DATA FOR THE TASK —
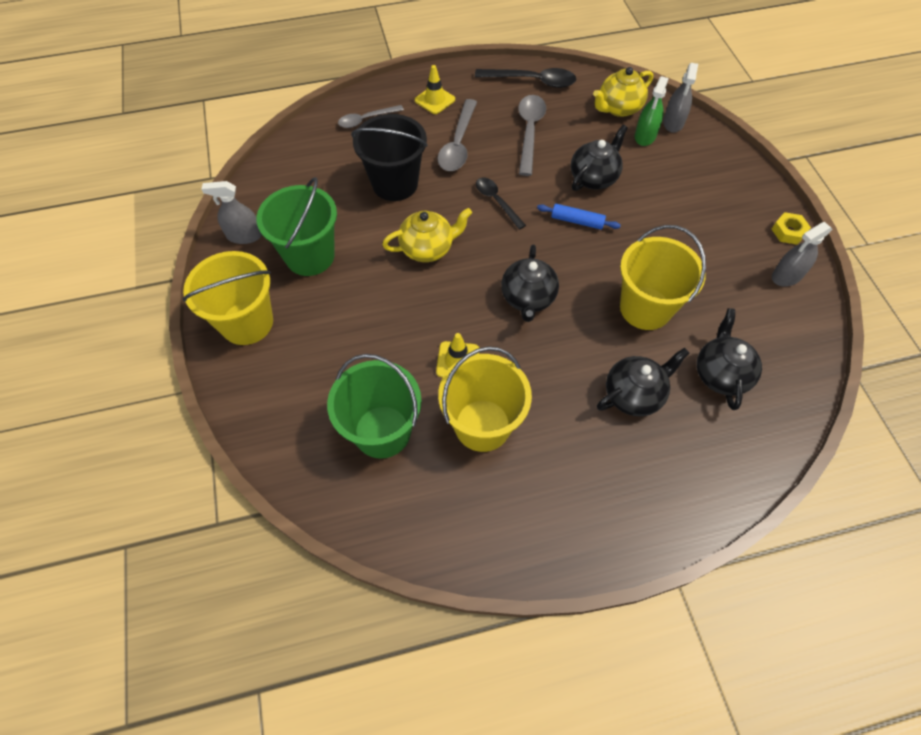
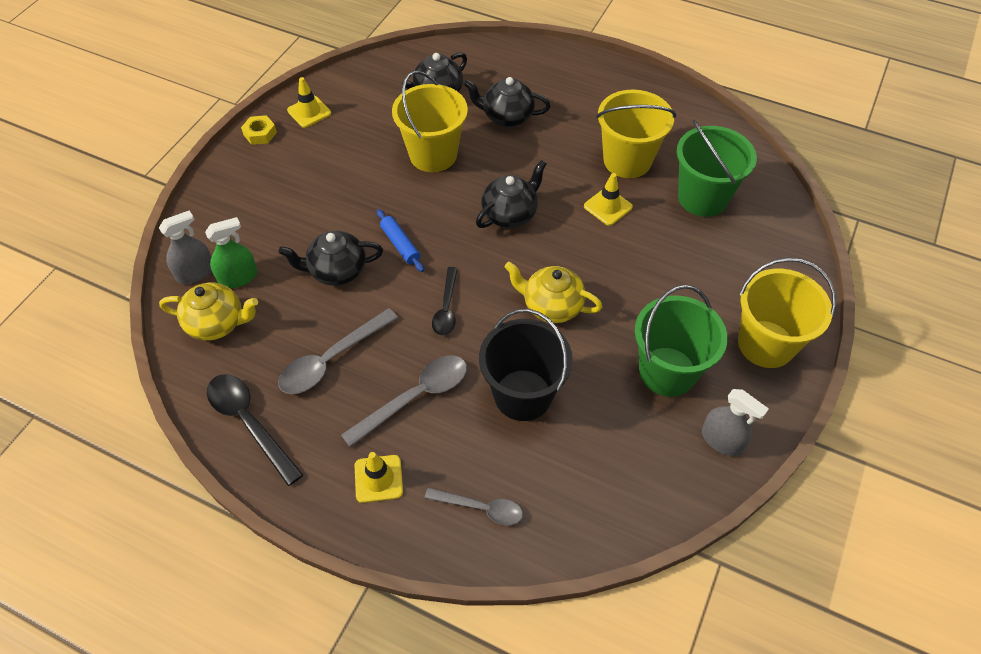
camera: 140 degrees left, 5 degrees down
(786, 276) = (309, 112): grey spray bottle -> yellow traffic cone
==
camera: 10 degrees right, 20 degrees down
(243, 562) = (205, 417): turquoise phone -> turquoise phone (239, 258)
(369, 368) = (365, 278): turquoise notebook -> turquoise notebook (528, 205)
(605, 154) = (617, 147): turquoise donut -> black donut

ACTIVITY —
Within the material above, transcribe exactly the lines that run from the line holding "(243, 562) = (205, 417): turquoise" through the line holding "(605, 154) = (617, 147): turquoise".

SOLUTION FOR THIS PROBLEM —
(243, 562) = (205, 417): turquoise phone -> turquoise phone (239, 258)
(369, 368) = (365, 278): turquoise notebook -> turquoise notebook (528, 205)
(605, 154) = (617, 147): turquoise donut -> black donut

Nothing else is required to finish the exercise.